┏━━

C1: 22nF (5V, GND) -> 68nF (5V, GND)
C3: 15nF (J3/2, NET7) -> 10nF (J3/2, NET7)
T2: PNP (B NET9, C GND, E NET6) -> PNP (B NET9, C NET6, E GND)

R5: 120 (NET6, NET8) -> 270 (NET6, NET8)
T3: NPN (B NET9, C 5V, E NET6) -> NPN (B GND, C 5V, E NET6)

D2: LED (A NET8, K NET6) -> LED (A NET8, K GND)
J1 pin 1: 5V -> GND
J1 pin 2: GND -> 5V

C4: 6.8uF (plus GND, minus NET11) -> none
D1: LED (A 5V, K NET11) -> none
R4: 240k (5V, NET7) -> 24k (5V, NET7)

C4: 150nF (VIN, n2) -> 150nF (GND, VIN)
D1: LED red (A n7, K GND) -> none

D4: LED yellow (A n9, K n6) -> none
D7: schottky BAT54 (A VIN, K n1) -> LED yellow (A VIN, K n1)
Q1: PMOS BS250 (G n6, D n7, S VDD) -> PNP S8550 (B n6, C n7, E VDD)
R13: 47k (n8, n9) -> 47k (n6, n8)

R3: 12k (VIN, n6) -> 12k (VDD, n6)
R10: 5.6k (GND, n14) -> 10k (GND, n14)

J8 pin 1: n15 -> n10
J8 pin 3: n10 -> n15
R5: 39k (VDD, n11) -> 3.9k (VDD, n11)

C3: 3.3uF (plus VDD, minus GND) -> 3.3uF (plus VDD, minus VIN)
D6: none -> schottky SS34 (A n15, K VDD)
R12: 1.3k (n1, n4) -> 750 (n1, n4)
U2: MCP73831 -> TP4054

┗━━

- [What the task asks] Output only the lines that run from the one containing "R3: 12k (VIN, n6) -> 12k (VDD, n6)" through the last line of the material above, both included.

- [Answer to the problem]
R3: 12k (VIN, n6) -> 12k (VDD, n6)
R10: 5.6k (GND, n14) -> 10k (GND, n14)

J8 pin 1: n15 -> n10
J8 pin 3: n10 -> n15
R5: 39k (VDD, n11) -> 3.9k (VDD, n11)

C3: 3.3uF (plus VDD, minus GND) -> 3.3uF (plus VDD, minus VIN)
D6: none -> schottky SS34 (A n15, K VDD)
R12: 1.3k (n1, n4) -> 750 (n1, n4)
U2: MCP73831 -> TP4054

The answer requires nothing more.